§ **EXCERPTED DATA**
○ ○ ○ ○

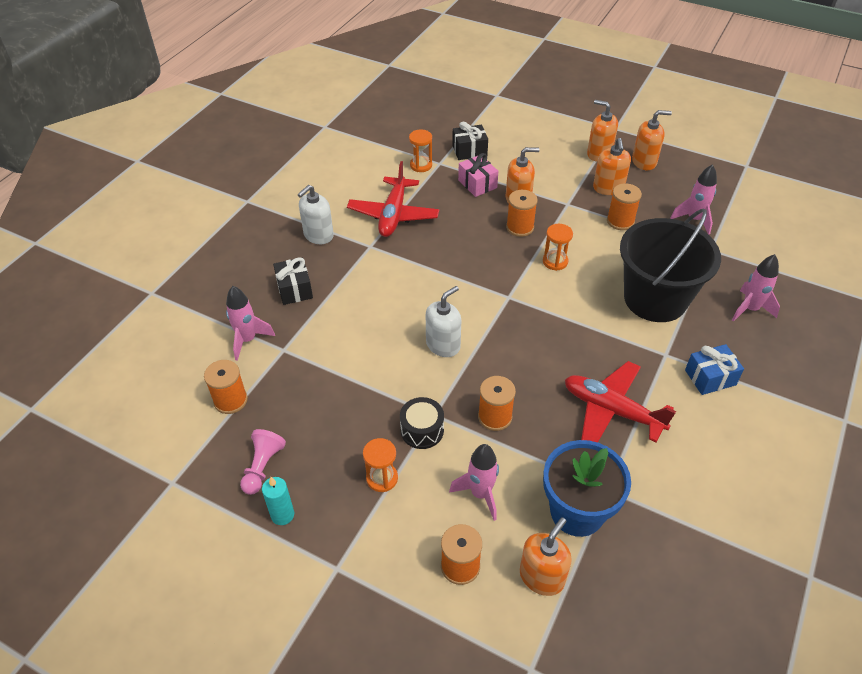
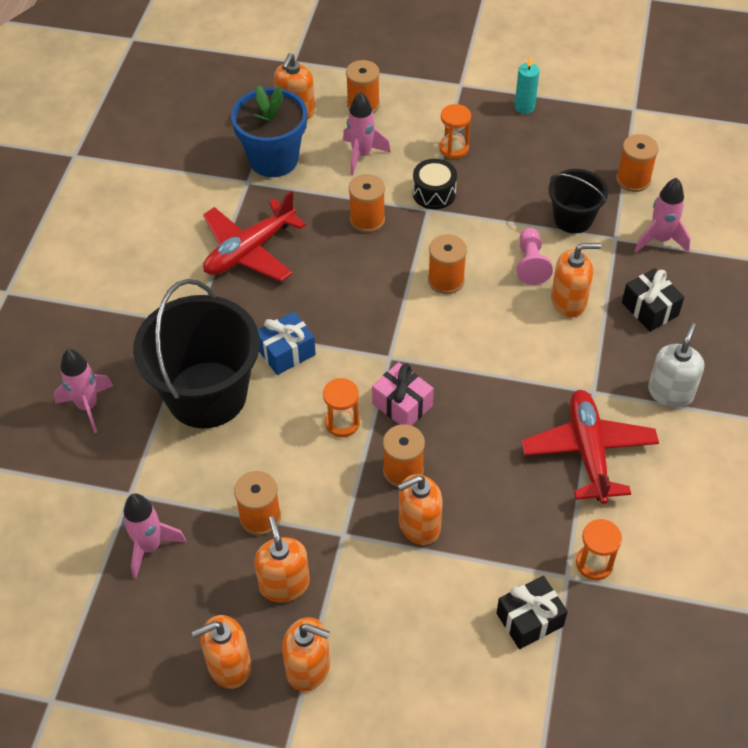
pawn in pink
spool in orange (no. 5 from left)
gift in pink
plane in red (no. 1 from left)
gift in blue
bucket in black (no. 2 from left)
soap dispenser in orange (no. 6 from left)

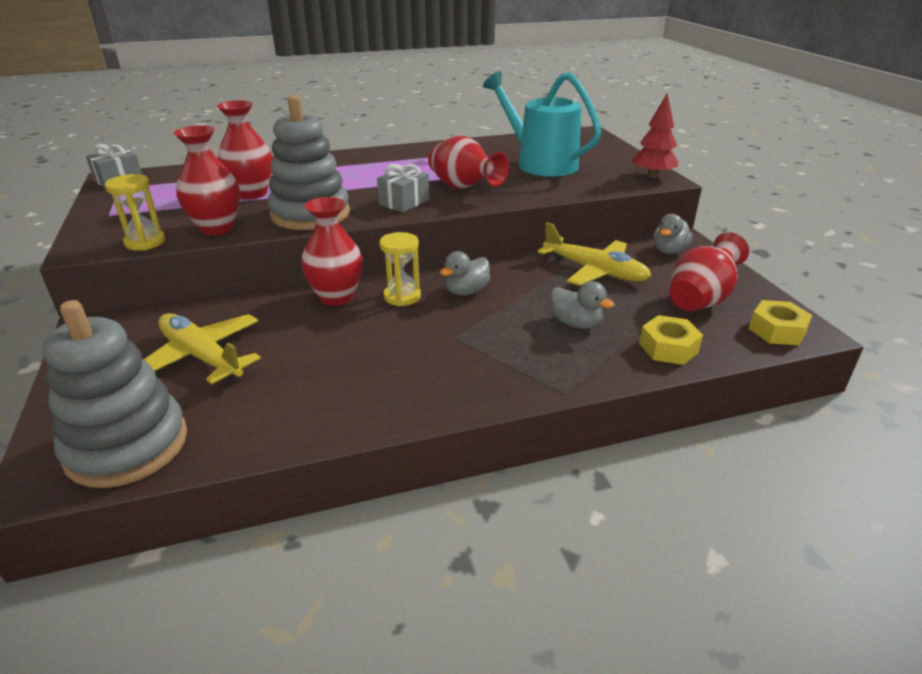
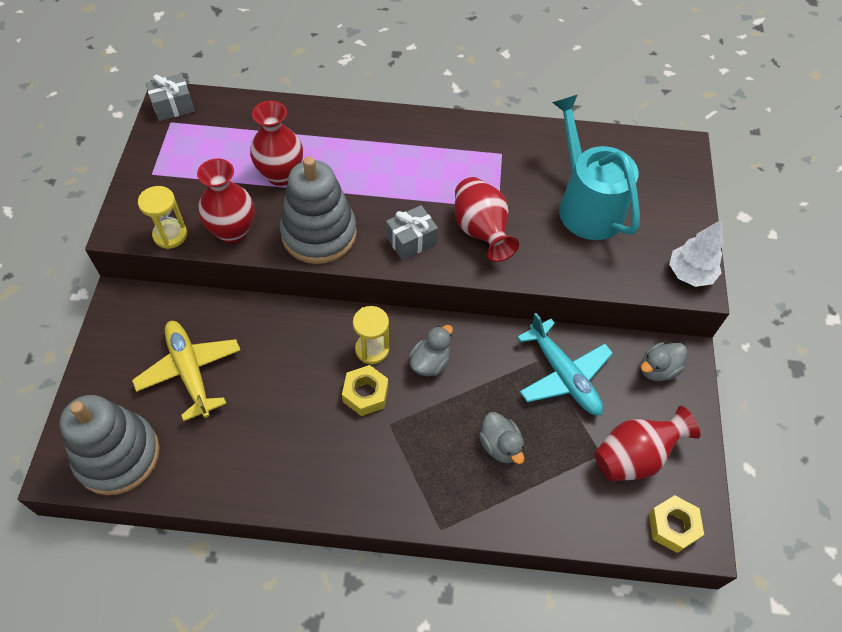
vase in red (no. 3 from left in the first image)
duck in grey (no. 1 from left)
plane in turquoise
tree in white
nut in yellow (no. 1 from left)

○ ○ ○ ○

From the data above, gather every line that includes the word "plane".

§ **EXERCISE ANSWER**
plane in red (no. 1 from left)
plane in turquoise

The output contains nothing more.